_TASK PROMPT_
Set down every record once more, exactly as given.

(GIVEN DATA Opens)

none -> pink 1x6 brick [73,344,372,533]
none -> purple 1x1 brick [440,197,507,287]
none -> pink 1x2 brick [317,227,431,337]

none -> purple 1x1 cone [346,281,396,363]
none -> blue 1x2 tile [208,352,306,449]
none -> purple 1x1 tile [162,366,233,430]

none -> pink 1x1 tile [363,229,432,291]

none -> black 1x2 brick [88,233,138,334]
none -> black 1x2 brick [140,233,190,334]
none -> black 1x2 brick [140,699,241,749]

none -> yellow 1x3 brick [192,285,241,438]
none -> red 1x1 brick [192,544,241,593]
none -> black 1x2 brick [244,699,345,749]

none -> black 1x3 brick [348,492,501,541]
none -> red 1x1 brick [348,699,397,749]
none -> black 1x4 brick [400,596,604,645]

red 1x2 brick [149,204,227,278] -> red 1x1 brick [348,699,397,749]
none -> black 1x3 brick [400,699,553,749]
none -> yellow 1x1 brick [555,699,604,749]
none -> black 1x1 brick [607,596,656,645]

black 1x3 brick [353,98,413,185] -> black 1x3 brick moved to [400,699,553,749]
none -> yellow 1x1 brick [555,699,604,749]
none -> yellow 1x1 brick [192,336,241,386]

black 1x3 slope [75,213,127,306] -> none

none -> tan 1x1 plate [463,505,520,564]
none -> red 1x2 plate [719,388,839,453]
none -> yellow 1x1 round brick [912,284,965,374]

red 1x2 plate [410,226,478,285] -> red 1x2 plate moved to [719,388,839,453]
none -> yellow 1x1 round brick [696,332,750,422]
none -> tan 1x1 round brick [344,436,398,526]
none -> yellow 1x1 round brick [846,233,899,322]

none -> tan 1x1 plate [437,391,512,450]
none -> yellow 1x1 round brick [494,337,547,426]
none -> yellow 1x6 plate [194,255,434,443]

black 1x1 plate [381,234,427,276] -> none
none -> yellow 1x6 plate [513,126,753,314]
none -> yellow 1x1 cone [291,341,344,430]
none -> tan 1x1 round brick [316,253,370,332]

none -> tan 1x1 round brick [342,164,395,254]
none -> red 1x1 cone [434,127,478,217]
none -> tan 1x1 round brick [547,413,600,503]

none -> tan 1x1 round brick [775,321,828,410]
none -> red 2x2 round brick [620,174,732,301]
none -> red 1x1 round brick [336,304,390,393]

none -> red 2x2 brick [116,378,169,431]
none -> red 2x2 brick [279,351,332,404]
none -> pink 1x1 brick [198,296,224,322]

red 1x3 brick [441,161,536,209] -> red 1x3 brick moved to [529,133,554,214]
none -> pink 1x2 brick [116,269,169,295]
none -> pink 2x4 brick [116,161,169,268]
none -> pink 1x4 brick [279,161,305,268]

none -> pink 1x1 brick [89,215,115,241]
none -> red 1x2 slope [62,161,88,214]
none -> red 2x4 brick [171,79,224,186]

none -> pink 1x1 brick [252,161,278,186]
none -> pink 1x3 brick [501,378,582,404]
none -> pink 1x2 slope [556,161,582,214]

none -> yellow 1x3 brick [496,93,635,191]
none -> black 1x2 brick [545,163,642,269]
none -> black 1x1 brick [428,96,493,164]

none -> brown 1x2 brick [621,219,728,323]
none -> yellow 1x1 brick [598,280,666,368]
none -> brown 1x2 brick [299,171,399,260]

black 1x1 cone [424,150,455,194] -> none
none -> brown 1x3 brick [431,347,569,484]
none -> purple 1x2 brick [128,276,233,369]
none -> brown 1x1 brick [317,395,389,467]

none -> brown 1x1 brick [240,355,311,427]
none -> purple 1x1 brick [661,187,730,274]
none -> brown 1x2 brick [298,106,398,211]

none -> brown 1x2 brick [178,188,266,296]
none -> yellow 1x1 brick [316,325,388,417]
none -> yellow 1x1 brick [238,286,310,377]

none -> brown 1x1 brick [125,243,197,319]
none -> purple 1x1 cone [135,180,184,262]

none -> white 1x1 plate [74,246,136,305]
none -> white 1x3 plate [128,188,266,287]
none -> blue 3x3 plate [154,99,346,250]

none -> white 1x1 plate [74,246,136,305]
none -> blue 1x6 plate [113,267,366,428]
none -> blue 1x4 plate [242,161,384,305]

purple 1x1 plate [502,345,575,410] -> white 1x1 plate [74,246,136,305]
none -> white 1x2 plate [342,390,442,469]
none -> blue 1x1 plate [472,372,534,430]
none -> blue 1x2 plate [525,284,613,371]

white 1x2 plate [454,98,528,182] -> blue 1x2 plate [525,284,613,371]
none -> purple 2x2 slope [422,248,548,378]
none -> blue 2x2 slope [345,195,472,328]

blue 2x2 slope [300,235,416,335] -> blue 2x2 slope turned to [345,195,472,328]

(GIVEN DATA Closes)

_SOLUTION FOR THIS EXERCISE_
none -> pink 1x6 brick [73,344,372,533]
none -> purple 1x1 brick [440,197,507,287]
none -> pink 1x2 brick [317,227,431,337]

none -> purple 1x1 cone [346,281,396,363]
none -> blue 1x2 tile [208,352,306,449]
none -> purple 1x1 tile [162,366,233,430]

none -> pink 1x1 tile [363,229,432,291]

none -> black 1x2 brick [88,233,138,334]
none -> black 1x2 brick [140,233,190,334]
none -> black 1x2 brick [140,699,241,749]

none -> yellow 1x3 brick [192,285,241,438]
none -> red 1x1 brick [192,544,241,593]
none -> black 1x2 brick [244,699,345,749]

none -> black 1x3 brick [348,492,501,541]
none -> red 1x1 brick [348,699,397,749]
none -> black 1x4 brick [400,596,604,645]

red 1x2 brick [149,204,227,278] -> red 1x1 brick [348,699,397,749]
none -> black 1x3 brick [400,699,553,749]
none -> yellow 1x1 brick [555,699,604,749]
none -> black 1x1 brick [607,596,656,645]

black 1x3 brick [353,98,413,185] -> black 1x3 brick moved to [400,699,553,749]
none -> yellow 1x1 brick [555,699,604,749]
none -> yellow 1x1 brick [192,336,241,386]

black 1x3 slope [75,213,127,306] -> none

none -> tan 1x1 plate [463,505,520,564]
none -> red 1x2 plate [719,388,839,453]
none -> yellow 1x1 round brick [912,284,965,374]

red 1x2 plate [410,226,478,285] -> red 1x2 plate moved to [719,388,839,453]
none -> yellow 1x1 round brick [696,332,750,422]
none -> tan 1x1 round brick [344,436,398,526]
none -> yellow 1x1 round brick [846,233,899,322]

none -> tan 1x1 plate [437,391,512,450]
none -> yellow 1x1 round brick [494,337,547,426]
none -> yellow 1x6 plate [194,255,434,443]

black 1x1 plate [381,234,427,276] -> none
none -> yellow 1x6 plate [513,126,753,314]
none -> yellow 1x1 cone [291,341,344,430]
none -> tan 1x1 round brick [316,253,370,332]

none -> tan 1x1 round brick [342,164,395,254]
none -> red 1x1 cone [434,127,478,217]
none -> tan 1x1 round brick [547,413,600,503]

none -> tan 1x1 round brick [775,321,828,410]
none -> red 2x2 round brick [620,174,732,301]
none -> red 1x1 round brick [336,304,390,393]

none -> red 2x2 brick [116,378,169,431]
none -> red 2x2 brick [279,351,332,404]
none -> pink 1x1 brick [198,296,224,322]

red 1x3 brick [441,161,536,209] -> red 1x3 brick moved to [529,133,554,214]
none -> pink 1x2 brick [116,269,169,295]
none -> pink 2x4 brick [116,161,169,268]
none -> pink 1x4 brick [279,161,305,268]

none -> pink 1x1 brick [89,215,115,241]
none -> red 1x2 slope [62,161,88,214]
none -> red 2x4 brick [171,79,224,186]

none -> pink 1x1 brick [252,161,278,186]
none -> pink 1x3 brick [501,378,582,404]
none -> pink 1x2 slope [556,161,582,214]

none -> yellow 1x3 brick [496,93,635,191]
none -> black 1x2 brick [545,163,642,269]
none -> black 1x1 brick [428,96,493,164]

none -> brown 1x2 brick [621,219,728,323]
none -> yellow 1x1 brick [598,280,666,368]
none -> brown 1x2 brick [299,171,399,260]

black 1x1 cone [424,150,455,194] -> none
none -> brown 1x3 brick [431,347,569,484]
none -> purple 1x2 brick [128,276,233,369]
none -> brown 1x1 brick [317,395,389,467]

none -> brown 1x1 brick [240,355,311,427]
none -> purple 1x1 brick [661,187,730,274]
none -> brown 1x2 brick [298,106,398,211]

none -> brown 1x2 brick [178,188,266,296]
none -> yellow 1x1 brick [316,325,388,417]
none -> yellow 1x1 brick [238,286,310,377]

none -> brown 1x1 brick [125,243,197,319]
none -> purple 1x1 cone [135,180,184,262]

none -> white 1x1 plate [74,246,136,305]
none -> white 1x3 plate [128,188,266,287]
none -> blue 3x3 plate [154,99,346,250]

none -> white 1x1 plate [74,246,136,305]
none -> blue 1x6 plate [113,267,366,428]
none -> blue 1x4 plate [242,161,384,305]

purple 1x1 plate [502,345,575,410] -> white 1x1 plate [74,246,136,305]
none -> white 1x2 plate [342,390,442,469]
none -> blue 1x1 plate [472,372,534,430]
none -> blue 1x2 plate [525,284,613,371]

white 1x2 plate [454,98,528,182] -> blue 1x2 plate [525,284,613,371]
none -> purple 2x2 slope [422,248,548,378]
none -> blue 2x2 slope [345,195,472,328]

blue 2x2 slope [300,235,416,335] -> blue 2x2 slope turned to [345,195,472,328]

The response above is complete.